Copy out the lines below that hold the word "blue".
----- Extracted records
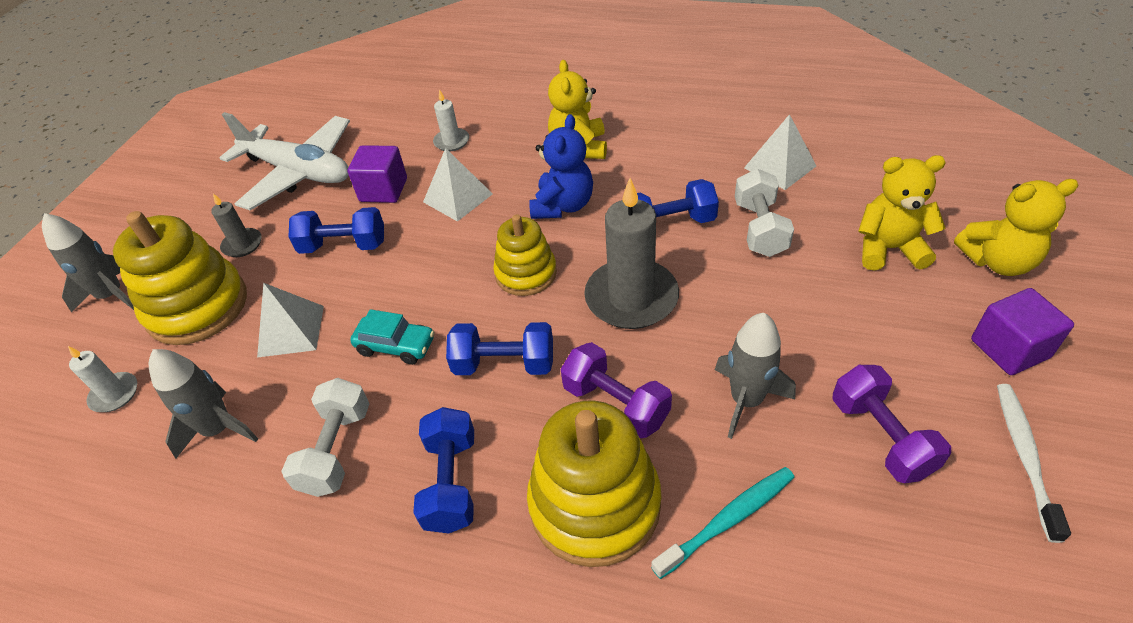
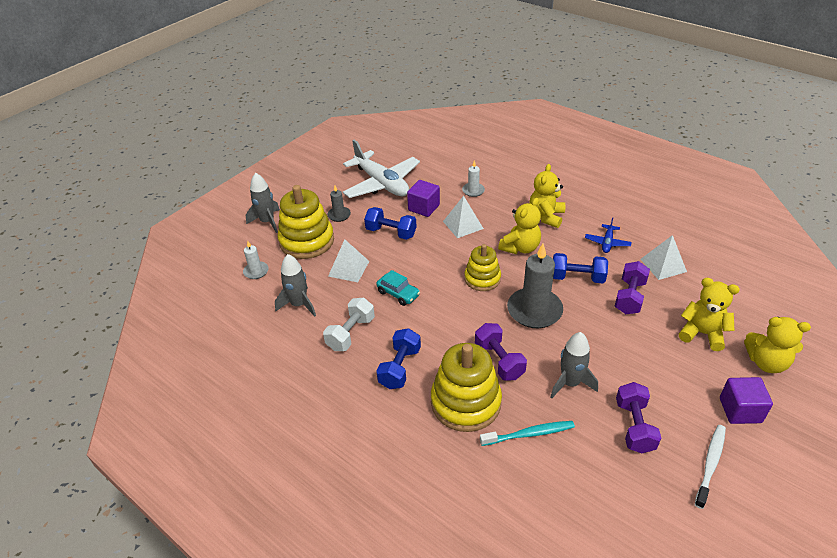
camera: 20 degrees right, 5 degrees down
(504, 364) = (450, 321): blue dumbbell -> none
(563, 206) = (520, 248): blue teddy bear -> yellow teddy bear
(686, 159) = (607, 243): none -> blue plane
(760, 229) = (629, 297): white dumbbell -> purple dumbbell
----------
Your solution:
(504, 364) = (450, 321): blue dumbbell -> none
(563, 206) = (520, 248): blue teddy bear -> yellow teddy bear
(686, 159) = (607, 243): none -> blue plane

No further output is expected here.